_Your task_:
Please reproduce all of the data below exactly, leaving each picture out.
━━━━━ Given information ━━━━━
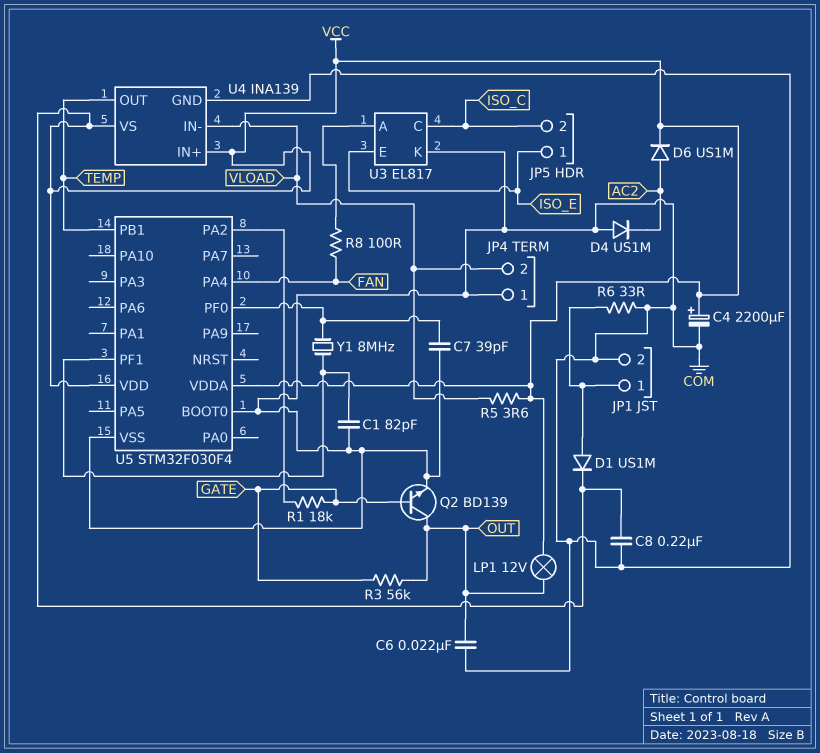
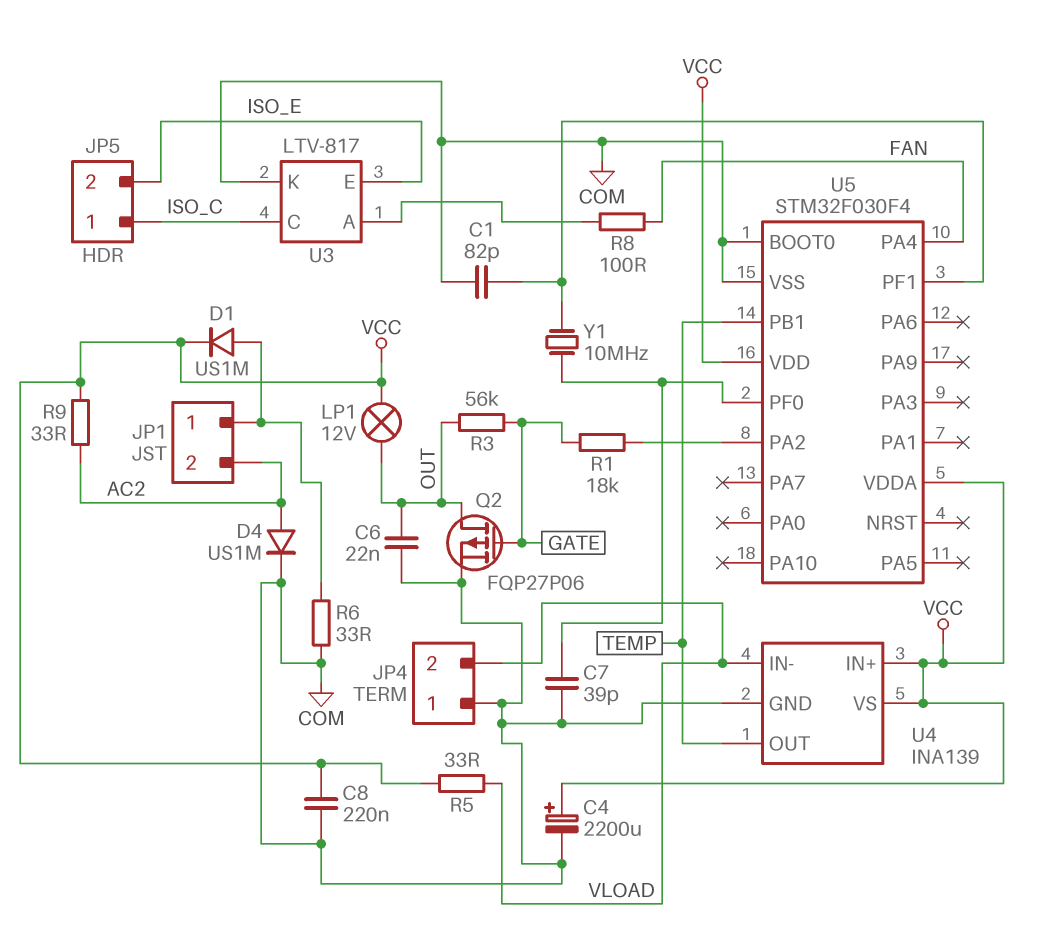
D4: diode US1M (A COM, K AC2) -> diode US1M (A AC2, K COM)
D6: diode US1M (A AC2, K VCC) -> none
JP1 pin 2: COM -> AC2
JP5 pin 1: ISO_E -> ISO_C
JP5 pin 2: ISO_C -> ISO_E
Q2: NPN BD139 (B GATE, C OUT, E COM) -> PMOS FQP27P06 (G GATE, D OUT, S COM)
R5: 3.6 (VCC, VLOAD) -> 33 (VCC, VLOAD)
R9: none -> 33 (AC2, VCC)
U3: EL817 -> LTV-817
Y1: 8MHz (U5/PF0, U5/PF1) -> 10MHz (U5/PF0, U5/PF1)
━━━━━
_Written reply_:
D4: diode US1M (A COM, K AC2) -> diode US1M (A AC2, K COM)
D6: diode US1M (A AC2, K VCC) -> none
JP1 pin 2: COM -> AC2
JP5 pin 1: ISO_E -> ISO_C
JP5 pin 2: ISO_C -> ISO_E
Q2: NPN BD139 (B GATE, C OUT, E COM) -> PMOS FQP27P06 (G GATE, D OUT, S COM)
R5: 3.6 (VCC, VLOAD) -> 33 (VCC, VLOAD)
R9: none -> 33 (AC2, VCC)
U3: EL817 -> LTV-817
Y1: 8MHz (U5/PF0, U5/PF1) -> 10MHz (U5/PF0, U5/PF1)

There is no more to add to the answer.